▶ [Assignment]: Could you give the records below again exactly, without the pictures?

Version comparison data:
★ ★ ★ ★ ★
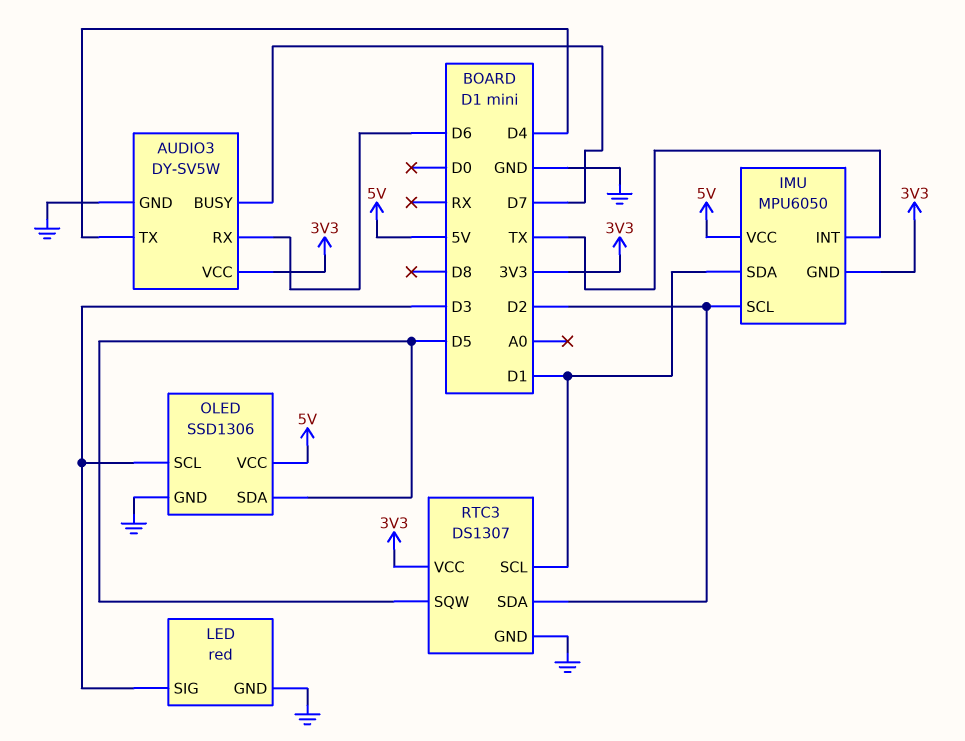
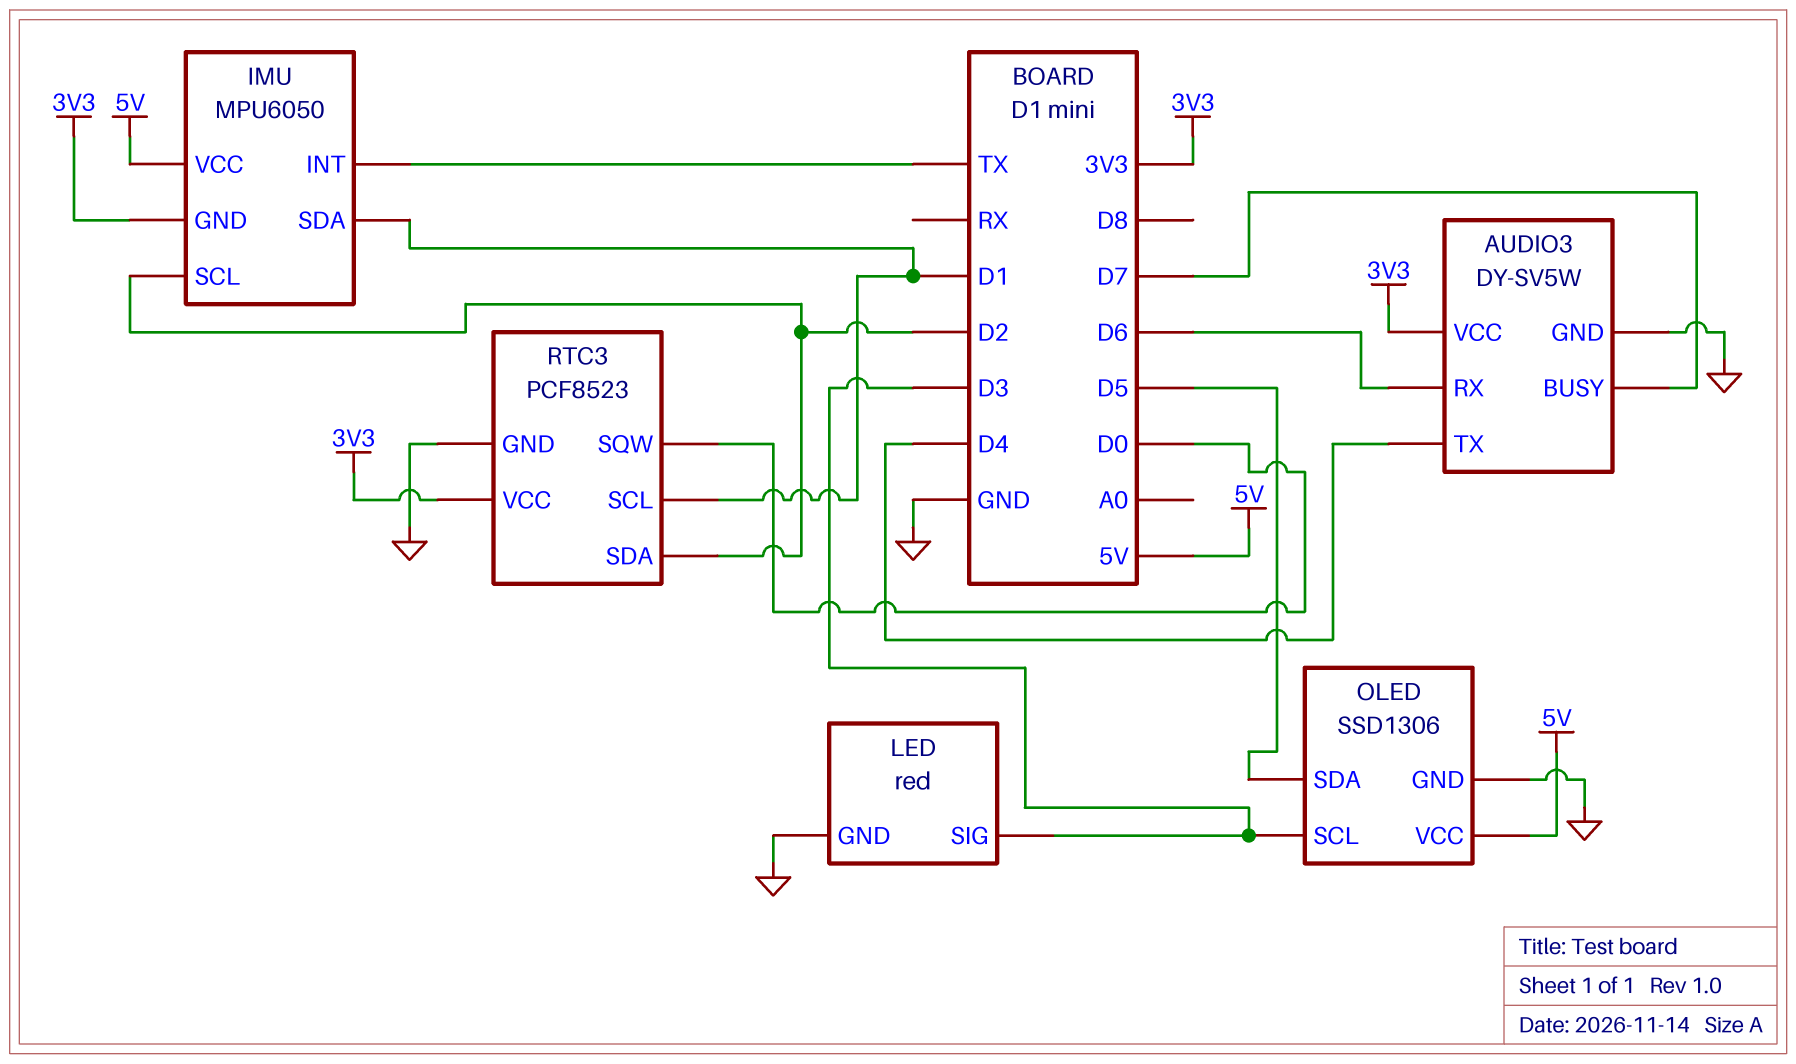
RTC3: DS1307 -> PCF8523
RTC3 pin SQW: D5 -> D0

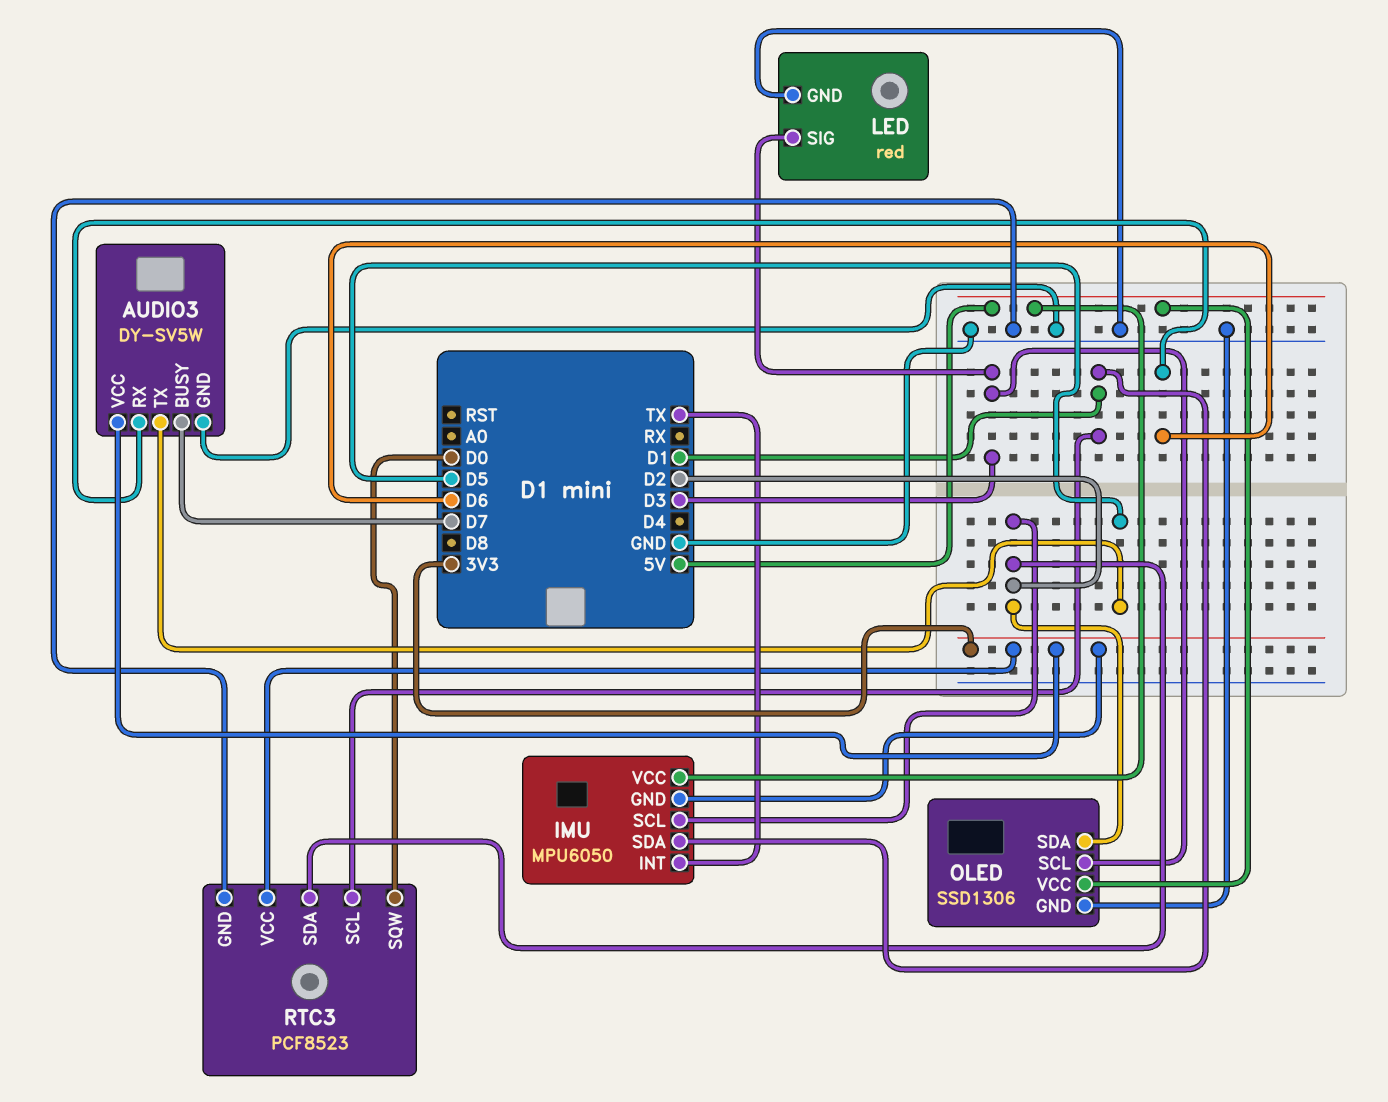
AUDIO3 pin TX: D4 -> D5
OLED pin SDA: D5 -> D2

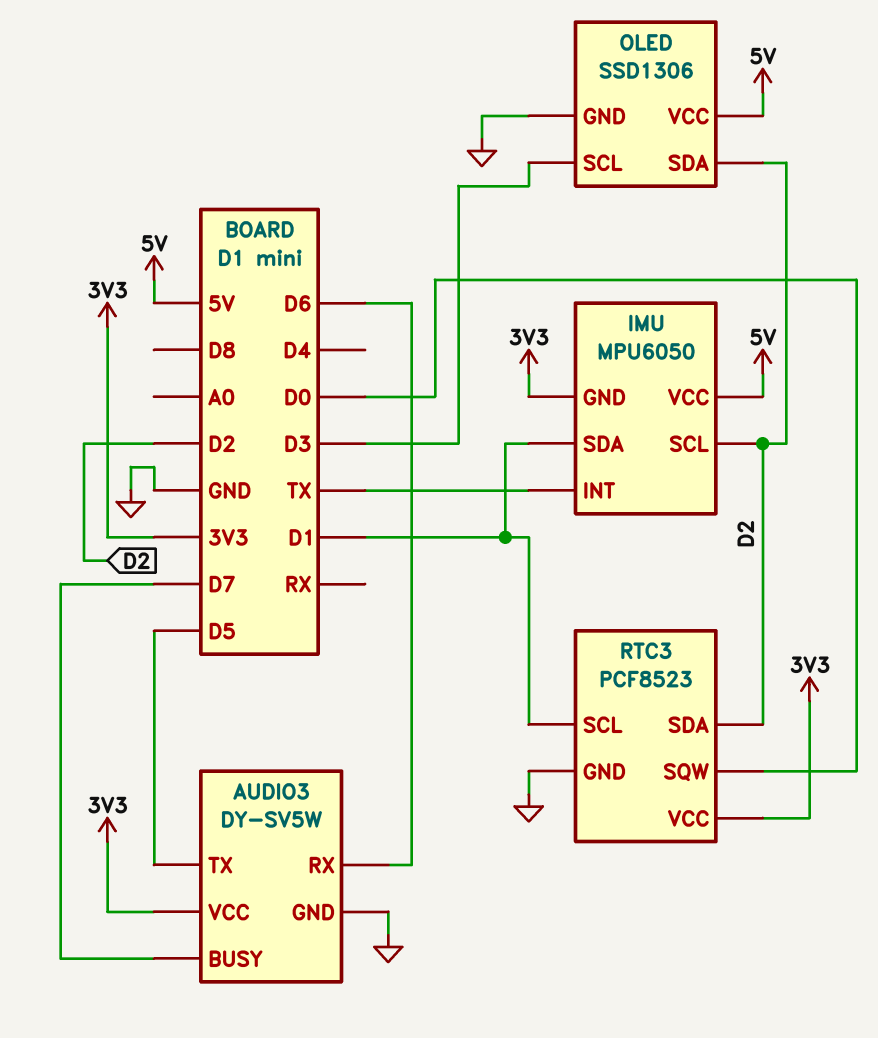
LED: red -> none
LED pin GND: GND -> none
LED pin SIG: D3 -> none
★ ★ ★ ★ ★
▶ [Exercise response]:
RTC3: DS1307 -> PCF8523
RTC3 pin SQW: D5 -> D0

AUDIO3 pin TX: D4 -> D5
OLED pin SDA: D5 -> D2

LED: red -> none
LED pin GND: GND -> none
LED pin SIG: D3 -> none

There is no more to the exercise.